◆ TASK DIRECTIONS
Return every line from the records below in which the word "green" is found.

TASK DATA: Begin

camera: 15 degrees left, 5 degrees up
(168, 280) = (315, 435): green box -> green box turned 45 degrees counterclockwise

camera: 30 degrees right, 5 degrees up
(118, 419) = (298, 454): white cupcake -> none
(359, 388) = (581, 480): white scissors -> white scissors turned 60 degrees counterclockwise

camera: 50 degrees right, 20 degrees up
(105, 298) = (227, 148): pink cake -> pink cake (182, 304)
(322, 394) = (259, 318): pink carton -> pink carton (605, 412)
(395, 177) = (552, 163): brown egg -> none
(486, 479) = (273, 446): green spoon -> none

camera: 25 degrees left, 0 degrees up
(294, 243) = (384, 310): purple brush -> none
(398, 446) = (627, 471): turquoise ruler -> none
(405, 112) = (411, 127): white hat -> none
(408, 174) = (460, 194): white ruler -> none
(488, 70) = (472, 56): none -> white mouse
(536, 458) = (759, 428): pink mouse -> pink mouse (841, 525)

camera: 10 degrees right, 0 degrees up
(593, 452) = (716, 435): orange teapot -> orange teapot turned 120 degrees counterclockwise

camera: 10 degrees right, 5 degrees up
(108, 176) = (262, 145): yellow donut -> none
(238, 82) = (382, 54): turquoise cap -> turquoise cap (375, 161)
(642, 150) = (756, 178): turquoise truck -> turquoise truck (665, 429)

TASK DATA: End

◆ WRITTEN SOLUTION
(168, 280) = (315, 435): green box -> green box turned 45 degrees counterclockwise
(486, 479) = (273, 446): green spoon -> none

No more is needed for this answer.